__Work instruction__. List each line of the data that holds the string "none", please.

__Records for the exercise__.
§

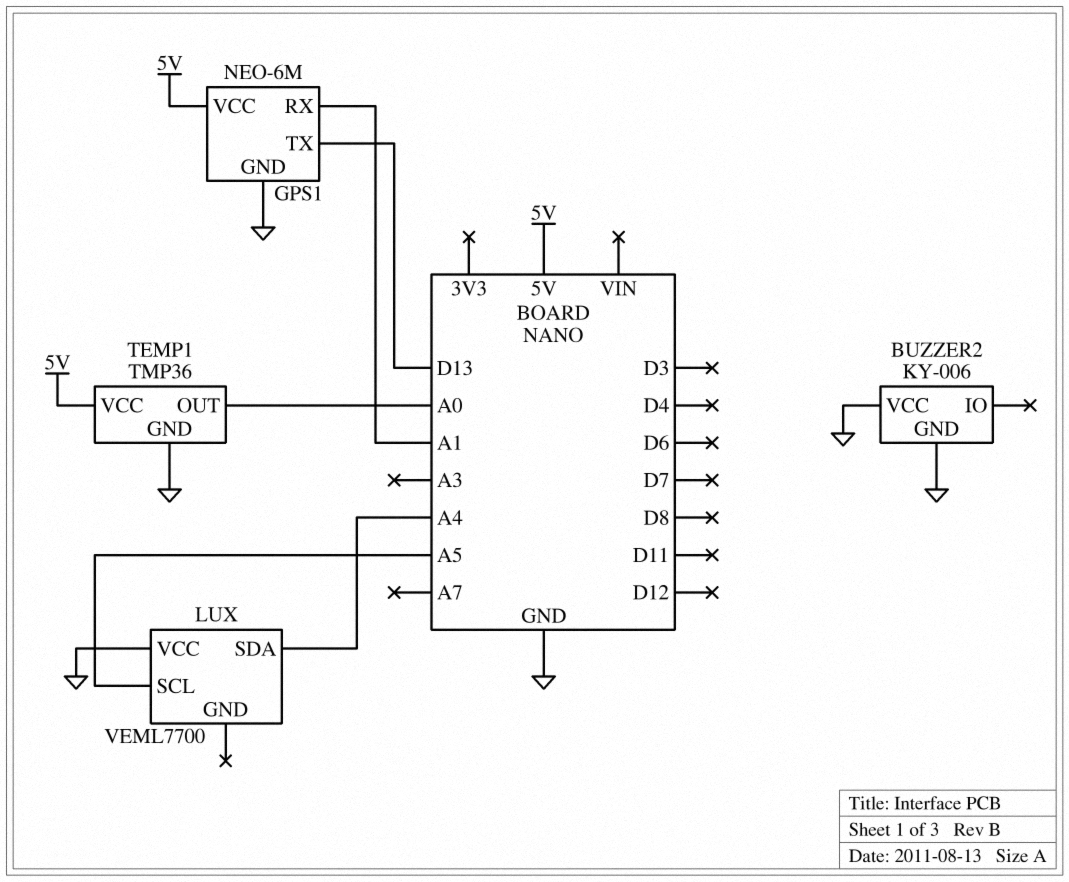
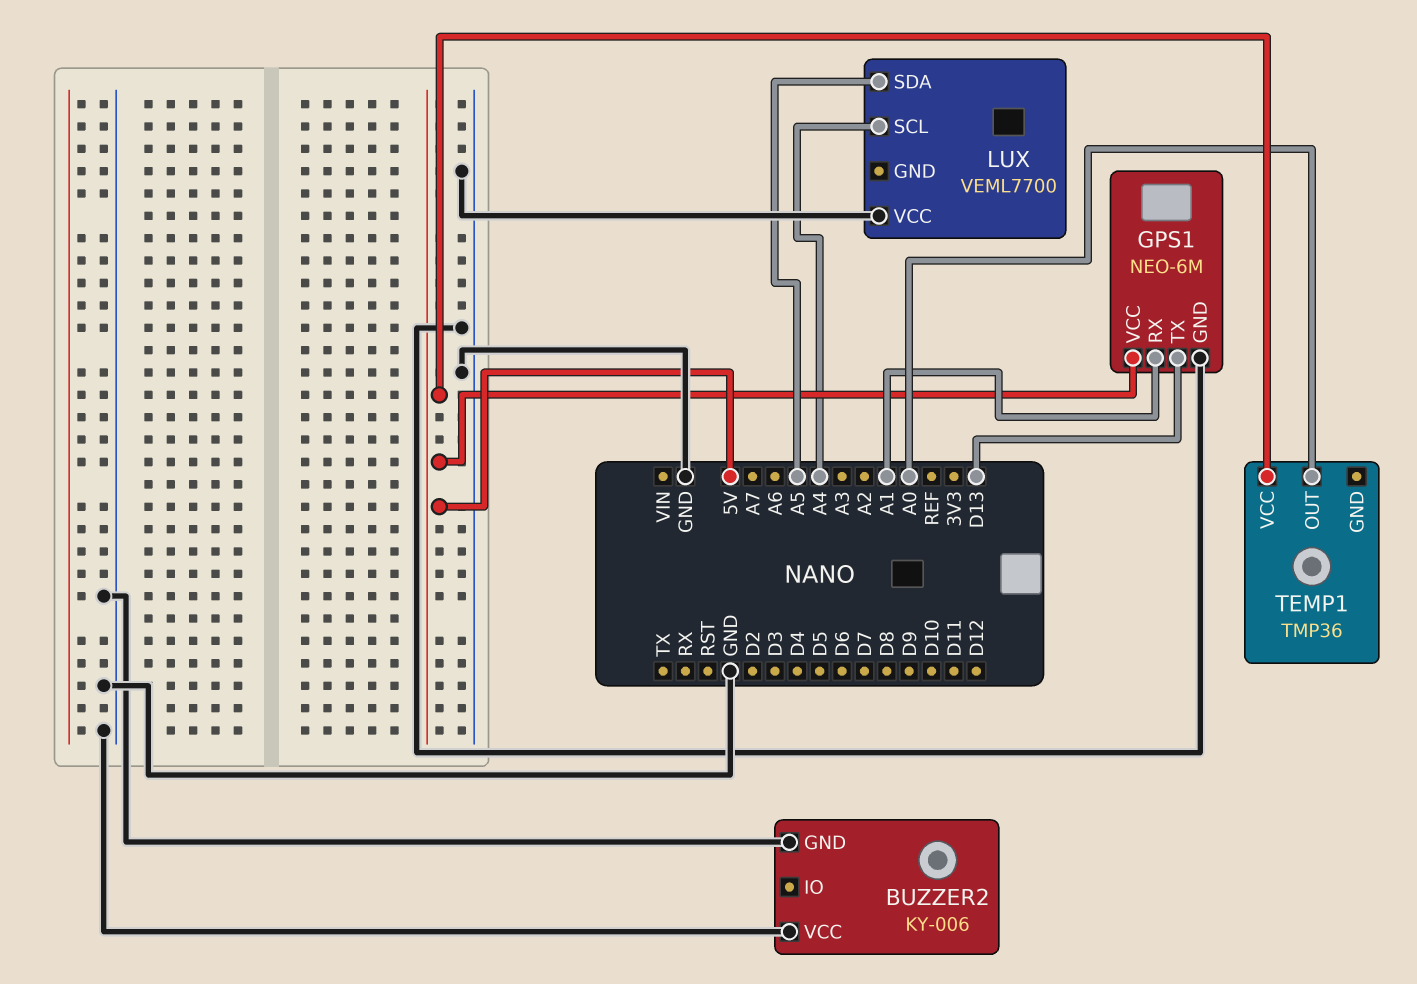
LUX pin SCL: A5 -> A4
LUX pin SDA: A4 -> A5
TEMP1 pin GND: GND -> none

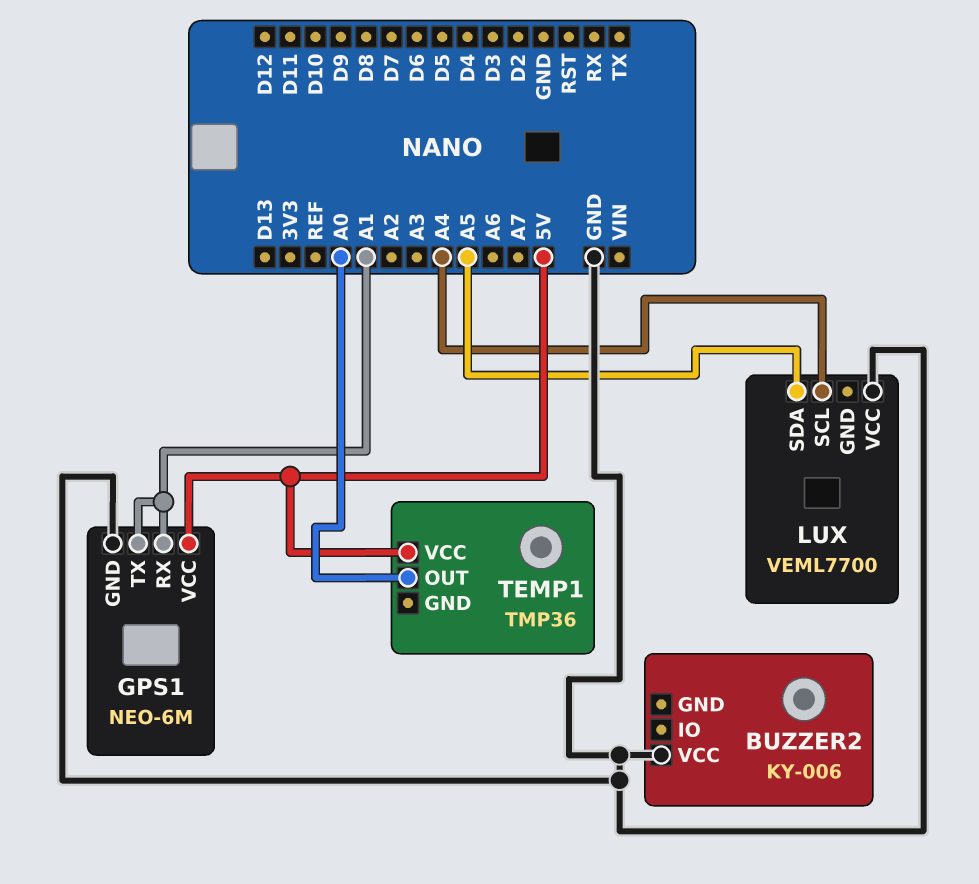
BUZZER2 pin GND: GND -> none
GPS1 pin TX: D13 -> A1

§

__Problem solution__.
TEMP1 pin GND: GND -> none
BUZZER2 pin GND: GND -> none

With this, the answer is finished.